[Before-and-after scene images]
******

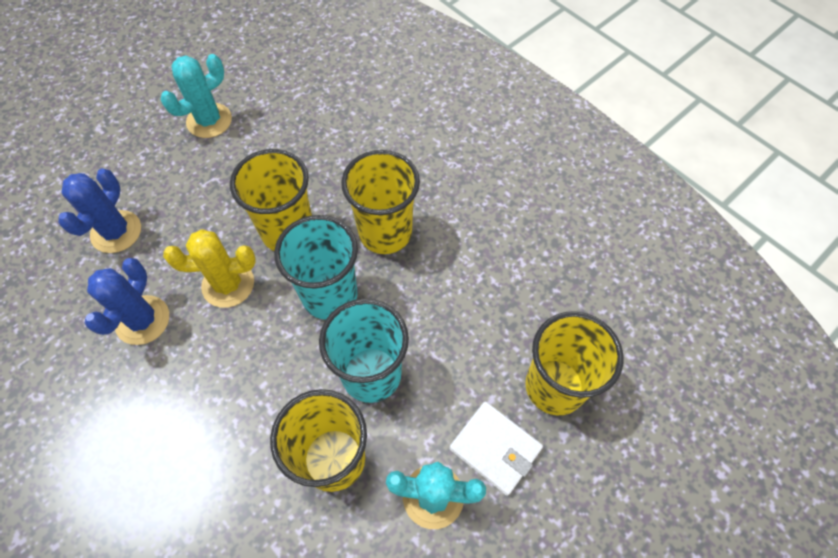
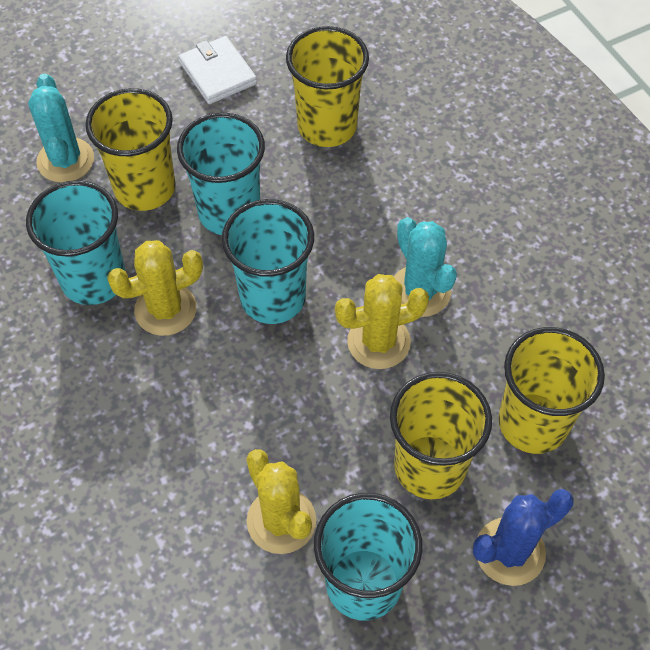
blue cactus: 2 -> 1
turquoise cup: 2 -> 4
yellow cactus: 1 -> 3

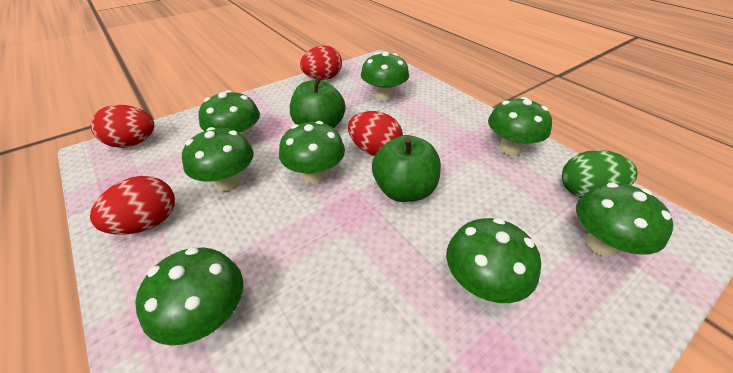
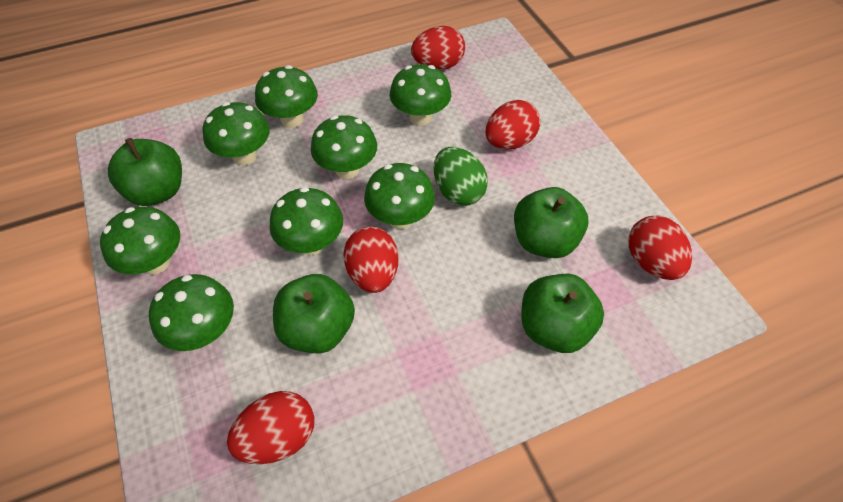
green apple: 2 -> 4
red egg: 4 -> 5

******

• _Work instructions_: Leave the images out and give the rest of the data again exactly.

• _Written response_:
blue cactus: 2 -> 1
turquoise cup: 2 -> 4
yellow cactus: 1 -> 3

green apple: 2 -> 4
red egg: 4 -> 5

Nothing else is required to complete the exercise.